*Your assignment*
Pull every line containing the word "green" from the records.

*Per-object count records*
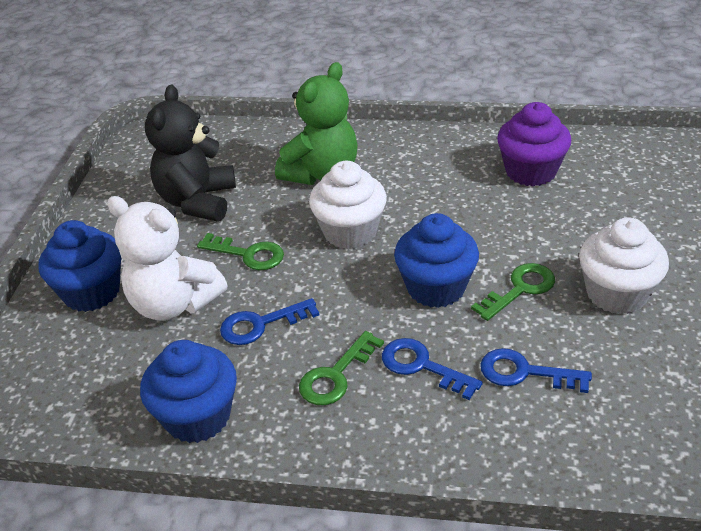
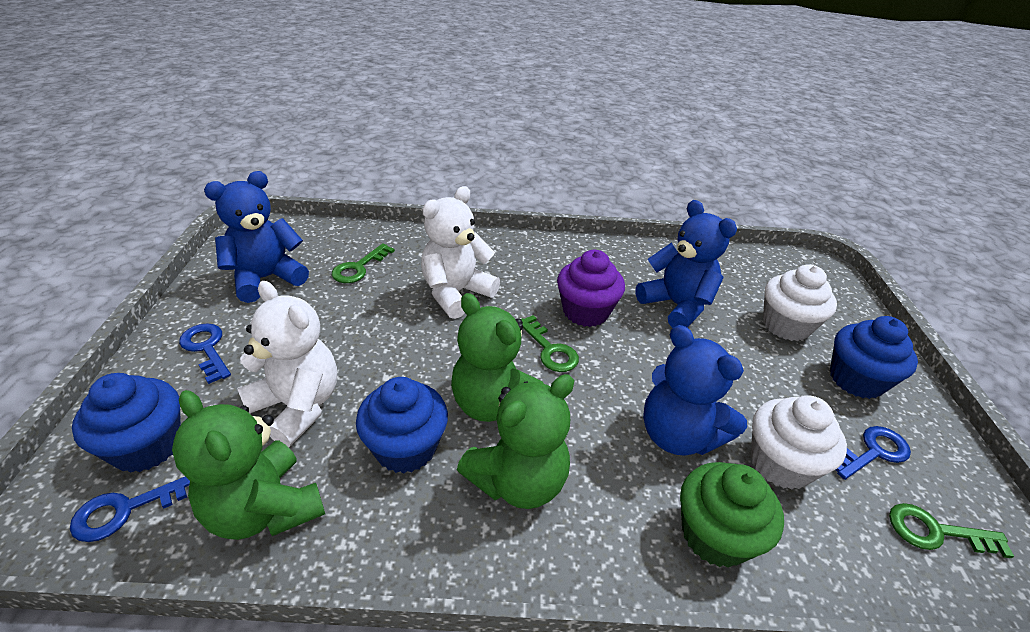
black teddy bear: [145,85,236,221] = 1 -> none = 0
blue teddy bear: none = 0 -> [204,171,309,303] [635,200,737,328] [643,325,747,456] = 3
green cupcake: none = 0 -> [680,462,784,568] = 1
green teddy bear: [275,62,358,185] = 1 -> [172,390,325,540] [451,293,543,422] [457,374,574,509] = 3
white teddy bear: [107,196,228,321] = 1 -> [237,281,337,447] [421,186,500,319] = 2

*Exercise solution*
green cupcake: none = 0 -> [680,462,784,568] = 1
green teddy bear: [275,62,358,185] = 1 -> [172,390,325,540] [451,293,543,422] [457,374,574,509] = 3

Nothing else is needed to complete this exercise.